What is being asked: Restate word for word the span that opens with the line containing "U1 pin out: N3 -> N8" and closes with the final line of the data; give only those lines.

Data listing:
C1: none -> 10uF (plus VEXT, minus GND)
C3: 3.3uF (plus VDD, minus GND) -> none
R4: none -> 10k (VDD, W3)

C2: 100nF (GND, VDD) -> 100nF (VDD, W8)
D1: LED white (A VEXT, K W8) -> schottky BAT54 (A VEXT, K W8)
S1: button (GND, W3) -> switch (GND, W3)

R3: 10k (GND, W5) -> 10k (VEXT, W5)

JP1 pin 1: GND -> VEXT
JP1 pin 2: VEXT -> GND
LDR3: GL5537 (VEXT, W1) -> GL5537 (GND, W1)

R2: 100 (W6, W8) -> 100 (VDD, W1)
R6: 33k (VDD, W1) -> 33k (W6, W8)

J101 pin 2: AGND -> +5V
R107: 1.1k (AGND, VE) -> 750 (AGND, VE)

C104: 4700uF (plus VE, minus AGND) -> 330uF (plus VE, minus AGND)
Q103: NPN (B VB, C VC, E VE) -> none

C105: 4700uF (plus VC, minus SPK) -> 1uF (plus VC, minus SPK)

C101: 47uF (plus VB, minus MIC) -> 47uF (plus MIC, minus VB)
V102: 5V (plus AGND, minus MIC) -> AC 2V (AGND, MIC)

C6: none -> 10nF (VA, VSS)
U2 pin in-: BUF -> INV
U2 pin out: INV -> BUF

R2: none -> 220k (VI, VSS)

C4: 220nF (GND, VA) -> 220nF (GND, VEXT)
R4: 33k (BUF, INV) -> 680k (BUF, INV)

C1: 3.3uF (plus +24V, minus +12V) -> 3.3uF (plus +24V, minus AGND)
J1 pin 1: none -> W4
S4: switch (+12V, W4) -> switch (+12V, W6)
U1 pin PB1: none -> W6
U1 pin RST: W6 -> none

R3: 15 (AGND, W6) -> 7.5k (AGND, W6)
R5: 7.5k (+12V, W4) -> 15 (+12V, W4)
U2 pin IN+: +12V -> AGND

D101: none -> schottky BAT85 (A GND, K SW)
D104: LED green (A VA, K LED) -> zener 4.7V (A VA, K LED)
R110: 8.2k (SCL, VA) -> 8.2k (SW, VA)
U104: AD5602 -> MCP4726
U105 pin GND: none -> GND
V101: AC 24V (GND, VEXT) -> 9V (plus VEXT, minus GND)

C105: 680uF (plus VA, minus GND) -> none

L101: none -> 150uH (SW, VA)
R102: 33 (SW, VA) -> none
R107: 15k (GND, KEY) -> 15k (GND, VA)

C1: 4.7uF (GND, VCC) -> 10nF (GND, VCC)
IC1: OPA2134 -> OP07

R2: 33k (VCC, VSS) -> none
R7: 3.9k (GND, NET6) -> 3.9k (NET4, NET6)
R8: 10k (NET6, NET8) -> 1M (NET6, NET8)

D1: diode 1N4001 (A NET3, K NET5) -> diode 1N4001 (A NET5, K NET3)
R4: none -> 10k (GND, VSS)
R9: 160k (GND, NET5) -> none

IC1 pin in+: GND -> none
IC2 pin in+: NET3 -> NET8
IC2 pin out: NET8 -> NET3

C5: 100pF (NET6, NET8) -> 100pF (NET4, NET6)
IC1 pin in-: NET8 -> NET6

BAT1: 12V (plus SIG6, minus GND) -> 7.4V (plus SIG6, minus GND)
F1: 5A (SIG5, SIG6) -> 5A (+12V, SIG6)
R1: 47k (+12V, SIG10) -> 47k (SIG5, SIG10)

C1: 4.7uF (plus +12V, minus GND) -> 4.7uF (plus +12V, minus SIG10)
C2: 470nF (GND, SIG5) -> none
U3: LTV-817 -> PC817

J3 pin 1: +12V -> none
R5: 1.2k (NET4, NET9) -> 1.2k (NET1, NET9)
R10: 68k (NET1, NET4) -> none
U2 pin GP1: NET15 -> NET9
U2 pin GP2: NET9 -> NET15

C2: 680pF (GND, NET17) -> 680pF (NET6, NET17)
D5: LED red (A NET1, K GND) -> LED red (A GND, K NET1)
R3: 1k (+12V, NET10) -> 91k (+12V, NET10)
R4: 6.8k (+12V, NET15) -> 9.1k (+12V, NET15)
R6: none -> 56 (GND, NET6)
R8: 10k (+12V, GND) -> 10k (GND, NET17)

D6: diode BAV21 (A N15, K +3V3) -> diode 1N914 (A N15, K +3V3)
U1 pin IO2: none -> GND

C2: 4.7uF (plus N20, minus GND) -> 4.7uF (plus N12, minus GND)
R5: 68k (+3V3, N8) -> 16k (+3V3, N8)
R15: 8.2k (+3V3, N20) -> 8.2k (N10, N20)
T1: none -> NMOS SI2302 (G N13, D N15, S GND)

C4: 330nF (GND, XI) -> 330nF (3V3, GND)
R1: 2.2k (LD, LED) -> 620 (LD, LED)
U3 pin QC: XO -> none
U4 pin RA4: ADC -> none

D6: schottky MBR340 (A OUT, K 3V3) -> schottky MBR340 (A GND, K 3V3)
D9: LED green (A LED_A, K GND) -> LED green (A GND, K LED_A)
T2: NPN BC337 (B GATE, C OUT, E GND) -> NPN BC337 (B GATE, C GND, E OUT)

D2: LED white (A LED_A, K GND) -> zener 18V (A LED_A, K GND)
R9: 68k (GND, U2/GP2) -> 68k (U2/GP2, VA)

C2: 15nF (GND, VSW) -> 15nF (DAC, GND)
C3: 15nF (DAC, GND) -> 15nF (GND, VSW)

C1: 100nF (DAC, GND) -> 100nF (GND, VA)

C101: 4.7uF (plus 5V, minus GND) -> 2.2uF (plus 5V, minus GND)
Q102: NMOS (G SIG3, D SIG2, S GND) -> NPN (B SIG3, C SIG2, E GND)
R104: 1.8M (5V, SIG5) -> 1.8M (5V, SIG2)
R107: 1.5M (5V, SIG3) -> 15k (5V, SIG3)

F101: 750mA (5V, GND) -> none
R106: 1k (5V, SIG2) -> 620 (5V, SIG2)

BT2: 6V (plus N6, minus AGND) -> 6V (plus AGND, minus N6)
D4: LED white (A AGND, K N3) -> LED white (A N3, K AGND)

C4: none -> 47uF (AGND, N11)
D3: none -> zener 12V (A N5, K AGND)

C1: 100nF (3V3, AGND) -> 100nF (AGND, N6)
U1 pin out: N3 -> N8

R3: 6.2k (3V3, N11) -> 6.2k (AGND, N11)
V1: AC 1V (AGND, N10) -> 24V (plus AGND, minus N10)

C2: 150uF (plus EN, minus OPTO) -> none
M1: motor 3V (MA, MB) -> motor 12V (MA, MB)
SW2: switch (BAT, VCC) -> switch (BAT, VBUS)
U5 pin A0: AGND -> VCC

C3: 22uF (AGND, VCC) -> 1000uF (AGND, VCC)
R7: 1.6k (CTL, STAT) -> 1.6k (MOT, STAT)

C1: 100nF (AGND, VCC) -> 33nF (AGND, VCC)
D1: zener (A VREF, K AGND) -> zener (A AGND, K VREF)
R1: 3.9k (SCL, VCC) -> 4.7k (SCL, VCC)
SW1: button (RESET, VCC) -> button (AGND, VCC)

Response:
U1 pin out: N3 -> N8

R3: 6.2k (3V3, N11) -> 6.2k (AGND, N11)
V1: AC 1V (AGND, N10) -> 24V (plus AGND, minus N10)

C2: 150uF (plus EN, minus OPTO) -> none
M1: motor 3V (MA, MB) -> motor 12V (MA, MB)
SW2: switch (BAT, VCC) -> switch (BAT, VBUS)
U5 pin A0: AGND -> VCC

C3: 22uF (AGND, VCC) -> 1000uF (AGND, VCC)
R7: 1.6k (CTL, STAT) -> 1.6k (MOT, STAT)

C1: 100nF (AGND, VCC) -> 33nF (AGND, VCC)
D1: zener (A VREF, K AGND) -> zener (A AGND, K VREF)
R1: 3.9k (SCL, VCC) -> 4.7k (SCL, VCC)
SW1: button (RESET, VCC) -> button (AGND, VCC)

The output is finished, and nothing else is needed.